Data excerpt:
=== Section Start ===

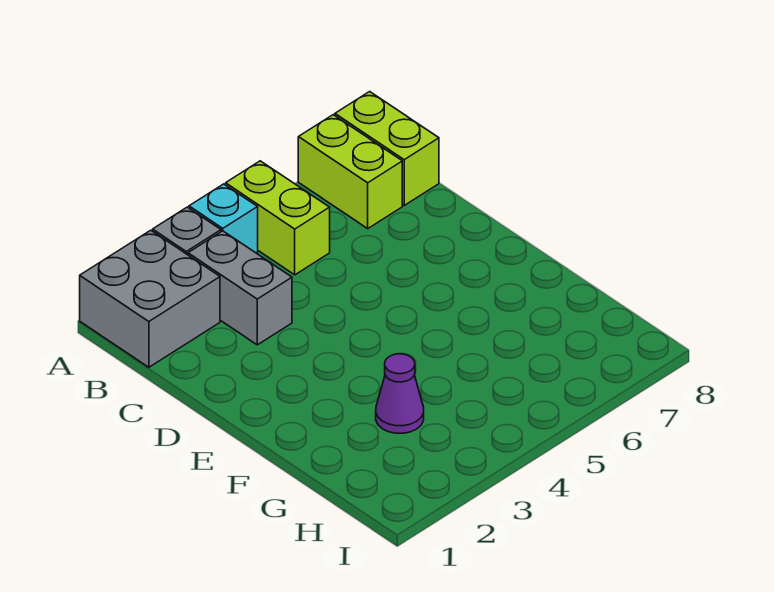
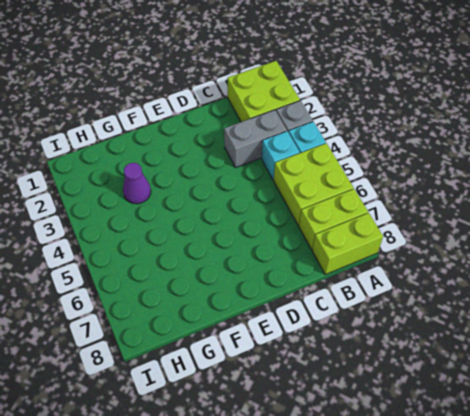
grey brick A1:B2 level 1 -> lime brick A1:B2 level 1
lime brick A5:B5 level 1 -> lime brick A5:B6 level 1
none -> cyan brick B4 level 1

=== Section End ===

Task item:
Transcribe the material above word for word; images do not belong in the copy.

Response to this task:
grey brick A1:B2 level 1 -> lime brick A1:B2 level 1
lime brick A5:B5 level 1 -> lime brick A5:B6 level 1
none -> cyan brick B4 level 1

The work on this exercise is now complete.